Lower down are entries containing pictures. Copy exactly, without those pictures, the lines from the line with "camera: 100 degrees right, 10 degrees down" through the line with "(753, 254) = (633, 488): turquoise".
☆ ☆ ☆
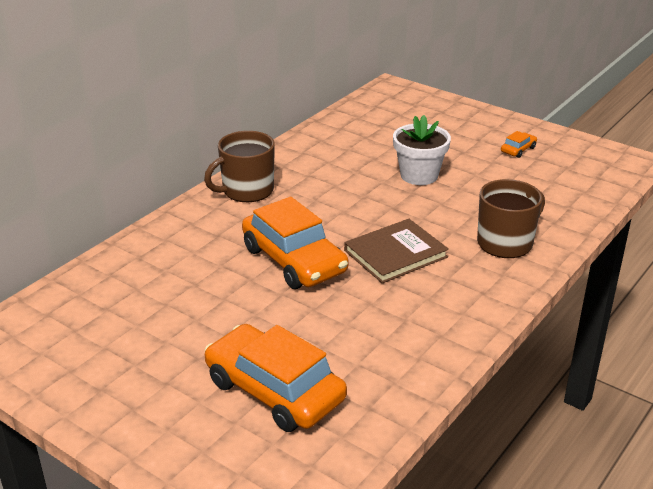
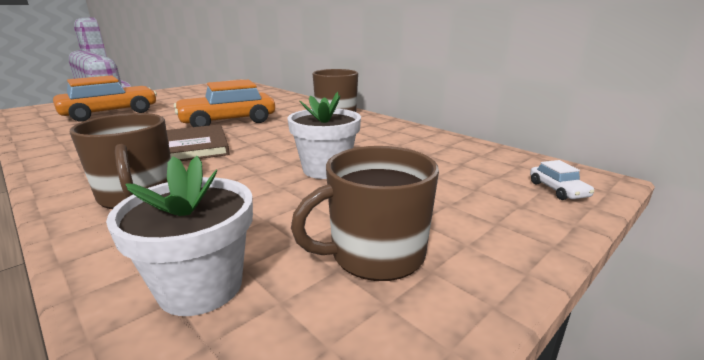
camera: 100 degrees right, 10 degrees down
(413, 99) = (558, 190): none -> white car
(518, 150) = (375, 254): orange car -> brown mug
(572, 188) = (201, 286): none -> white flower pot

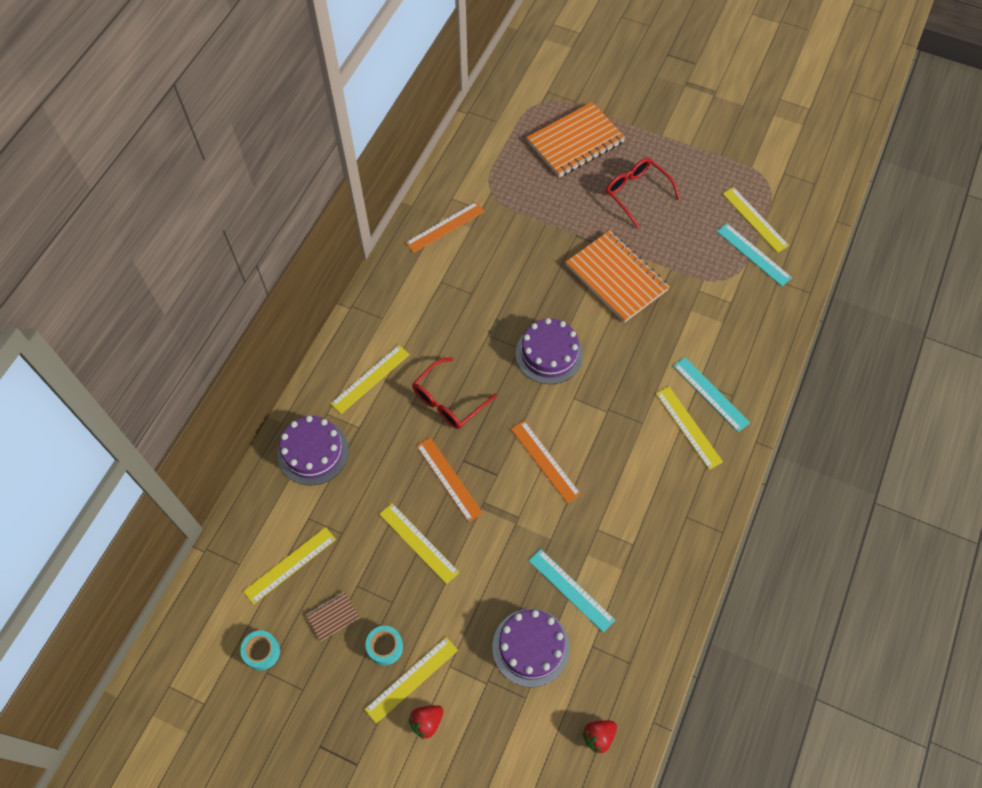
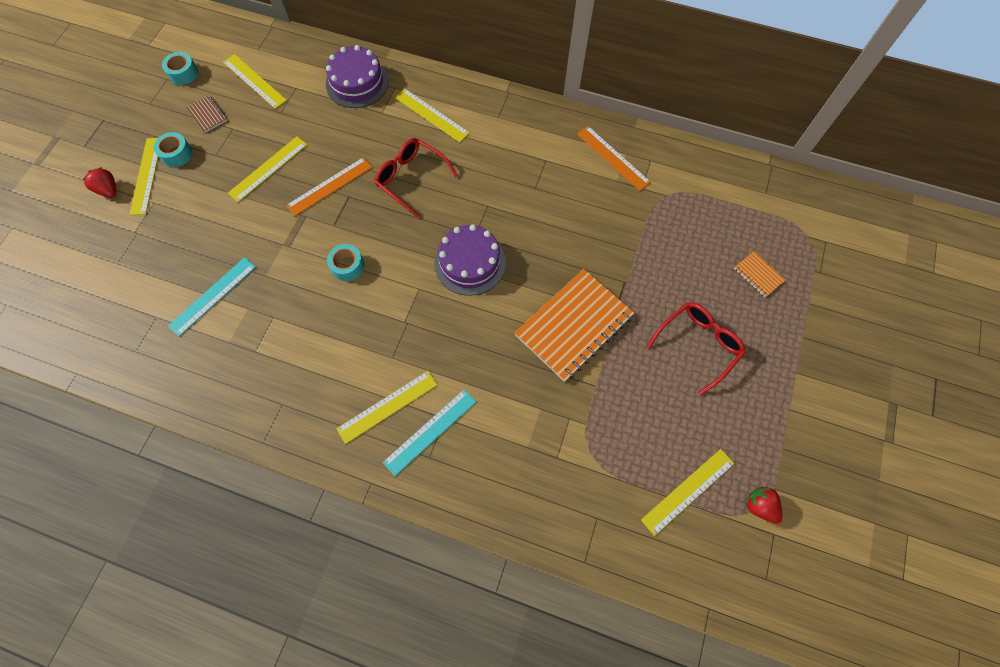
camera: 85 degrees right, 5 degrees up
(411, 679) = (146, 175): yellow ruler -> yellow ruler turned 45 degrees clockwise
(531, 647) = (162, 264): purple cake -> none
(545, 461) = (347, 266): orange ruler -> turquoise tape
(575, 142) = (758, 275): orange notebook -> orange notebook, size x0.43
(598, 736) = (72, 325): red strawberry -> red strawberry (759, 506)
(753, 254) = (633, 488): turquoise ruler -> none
☆ ☆ ☆
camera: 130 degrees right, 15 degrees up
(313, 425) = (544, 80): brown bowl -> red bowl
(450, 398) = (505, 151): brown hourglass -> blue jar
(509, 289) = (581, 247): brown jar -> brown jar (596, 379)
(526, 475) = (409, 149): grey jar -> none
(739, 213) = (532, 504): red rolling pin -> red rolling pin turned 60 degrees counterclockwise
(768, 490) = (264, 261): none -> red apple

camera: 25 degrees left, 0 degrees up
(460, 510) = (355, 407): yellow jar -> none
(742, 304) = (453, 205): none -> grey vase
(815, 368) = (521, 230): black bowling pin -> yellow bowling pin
☆ ☆ ☆
• **WRITTEN REPLY**
camera: 100 degrees right, 10 degrees down
(413, 99) = (558, 190): none -> white car
(518, 150) = (375, 254): orange car -> brown mug
(572, 188) = (201, 286): none -> white flower pot

camera: 85 degrees right, 5 degrees up
(411, 679) = (146, 175): yellow ruler -> yellow ruler turned 45 degrees clockwise
(531, 647) = (162, 264): purple cake -> none
(545, 461) = (347, 266): orange ruler -> turquoise tape
(575, 142) = (758, 275): orange notebook -> orange notebook, size x0.43
(598, 736) = (72, 325): red strawberry -> red strawberry (759, 506)
(753, 254) = (633, 488): turquoise ruler -> none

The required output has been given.